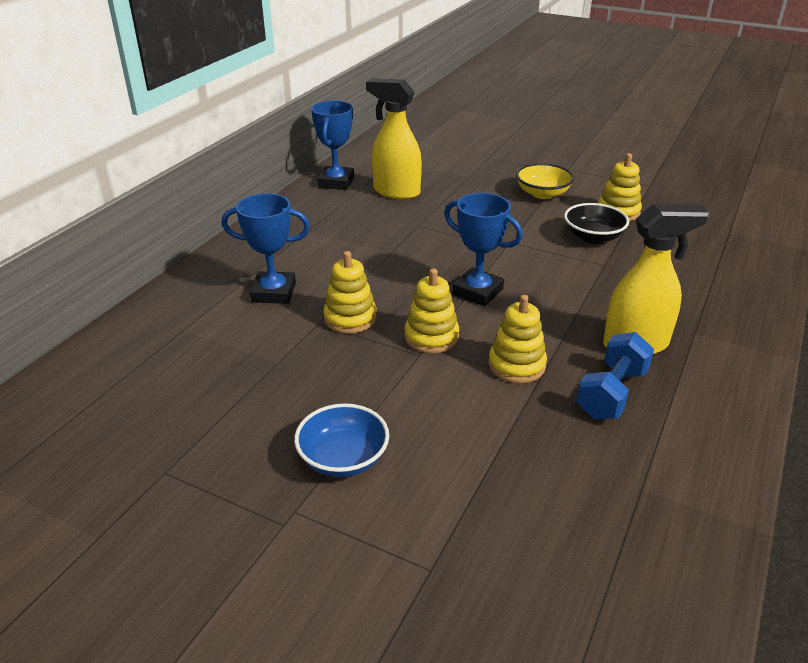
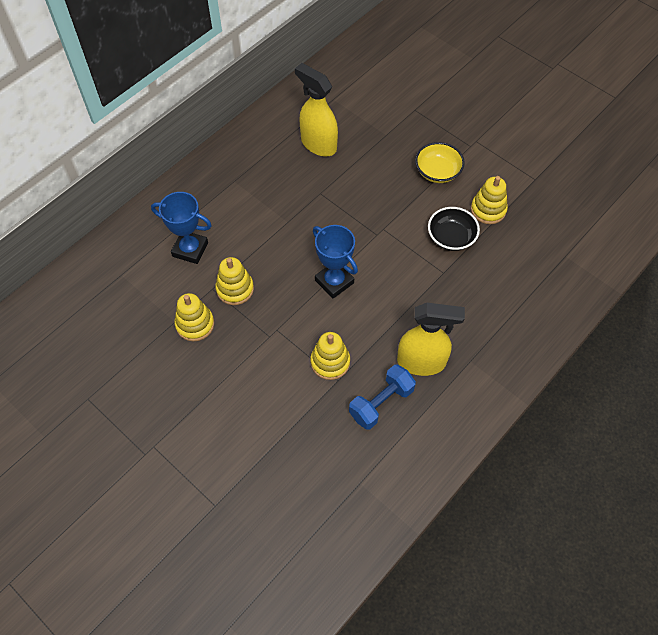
camera: 15 degrees right, 25 degrees up
blue bowl [294,403,389,477] -> none
blue trophy [311,100,354,190] -> none
yellow stacking toy [404,268,459,353] -> yellow stacking toy moved to [175,293,214,341]

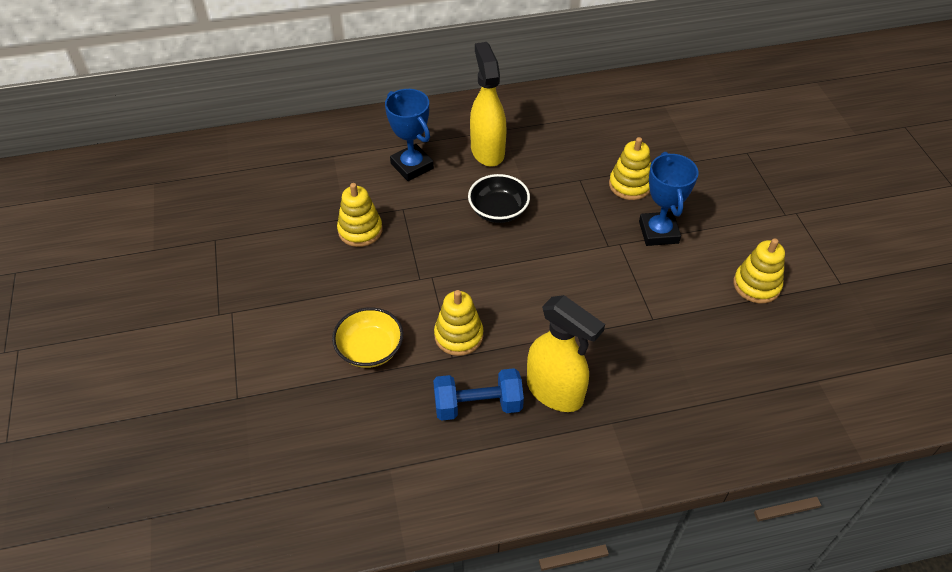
camera: 35 degrees right, 10 degrees down
yellow stacking toy [215,257,254,305] -> yellow stacking toy moved to [609,137,651,200]
yellow spray bottle [295,63,338,157] -> yellow spray bottle moved to [470,42,507,167]
blue trophy [313,225,358,299] -> blue trophy moved to [639,152,699,246]
yellow bowl [415,142,465,183] -> yellow bowl moved to [332,307,403,368]
black bowl [428,207,480,251] -> black bowl moved to [468,174,530,223]

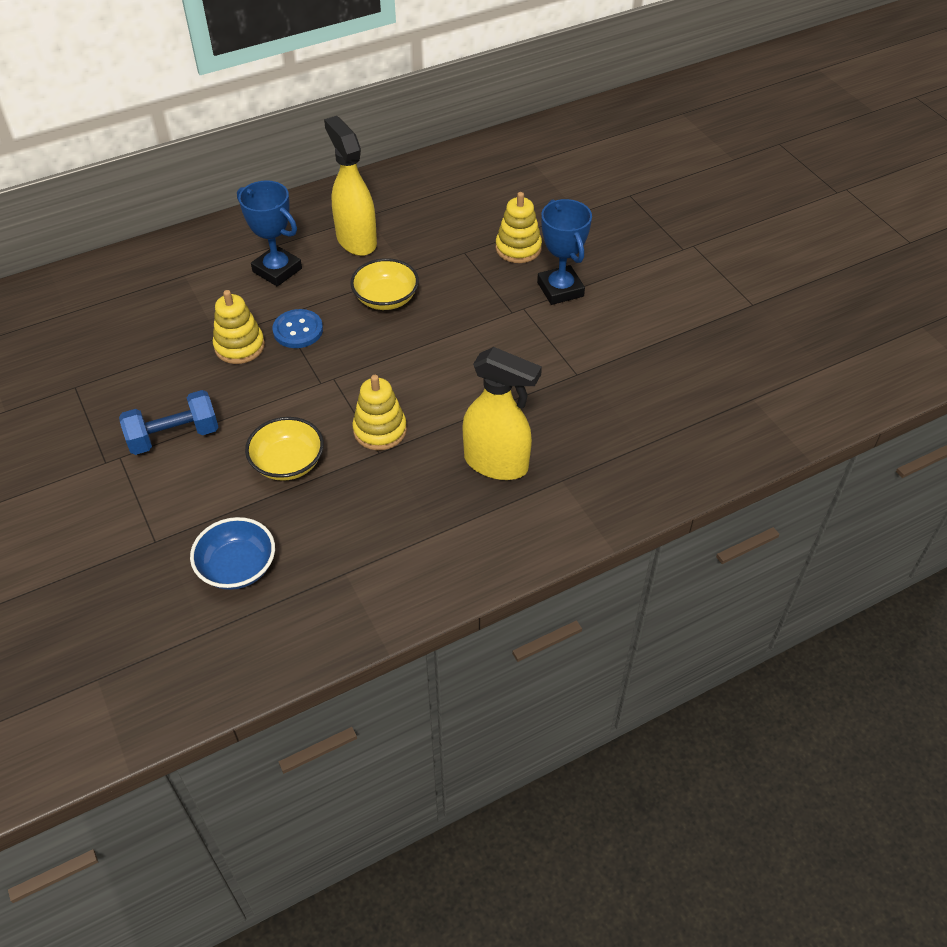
camera: 15 degrees left, 0 degrees up
blue dumbbell [433,368,524,421] -> blue dumbbell moved to [119,390,219,455]
black bowl [468,174,530,223] -> yellow bowl [350,258,419,310]
yellow stacking toy [733,238,785,304] -> none
none -> blue bowl [190,517,275,590]
none -> blue button [272,309,323,348]

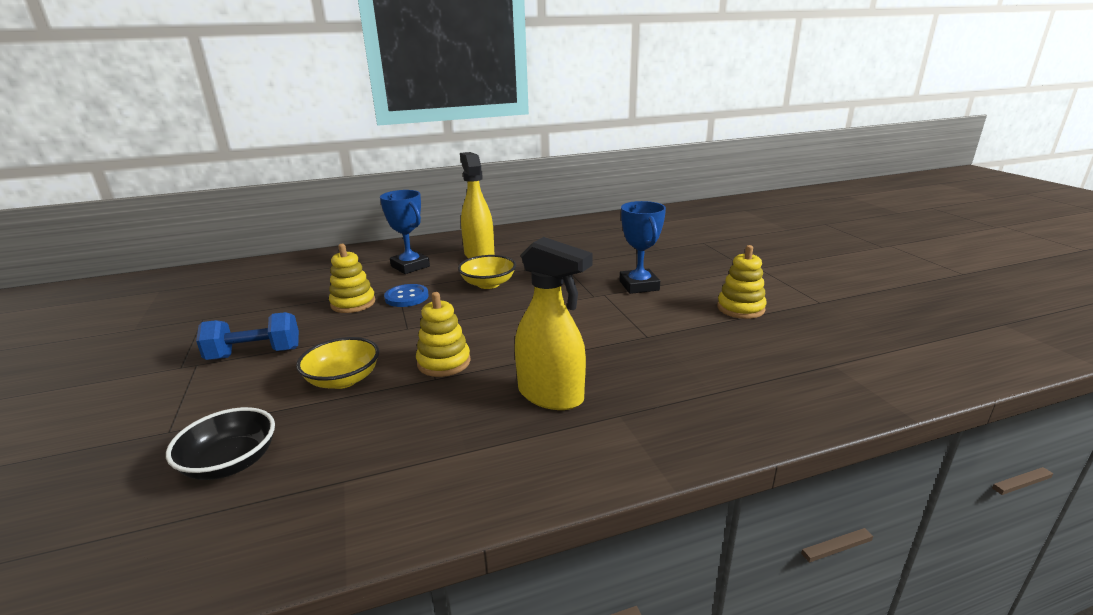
camera: 10 degrees right, 25 degrees down
blue bowl [190,517,275,590] -> black bowl [166,407,275,480]
yellow stacking toy [496,192,542,263] -> yellow stacking toy moved to [717,245,767,319]

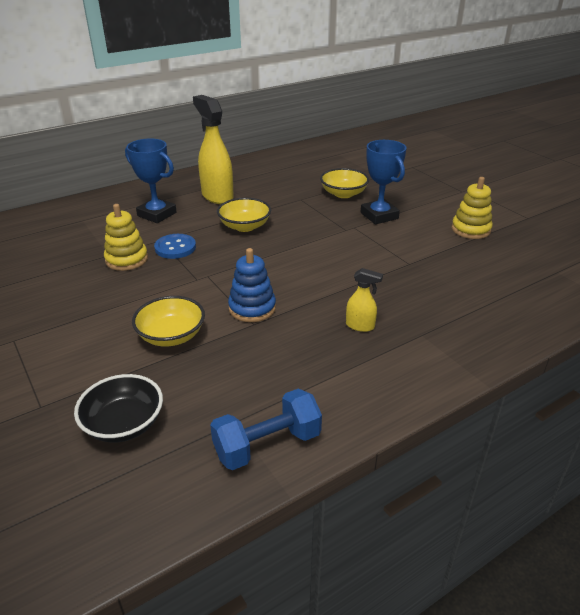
camera: 15 degrees left, 10 degrees up
blue dumbbell [196,312,299,360] -> blue dumbbell moved to [210,389,322,470]
yellow stacking toy [416,292,471,377] -> blue stacking toy [228,248,276,322]
yellow spray bottle [515,237,593,410] -> yellow spray bottle [346,268,383,332], size x0.48
none -> yellow bowl [320,168,369,198]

+---+

Task description. Although the records hold pictures, the copy must not; give again exactly the lines from the one with "yellow spray bottle [295,63,338,157]" through the one with "none -> blue bowl [190,517,275,590]".

Expected answer.
yellow spray bottle [295,63,338,157] -> yellow spray bottle moved to [470,42,507,167]
blue trophy [313,225,358,299] -> blue trophy moved to [639,152,699,246]
yellow bowl [415,142,465,183] -> yellow bowl moved to [332,307,403,368]
black bowl [428,207,480,251] -> black bowl moved to [468,174,530,223]

camera: 15 degrees left, 0 degrees up
blue dumbbell [433,368,524,421] -> blue dumbbell moved to [119,390,219,455]
black bowl [468,174,530,223] -> yellow bowl [350,258,419,310]
yellow stacking toy [733,238,785,304] -> none
none -> blue bowl [190,517,275,590]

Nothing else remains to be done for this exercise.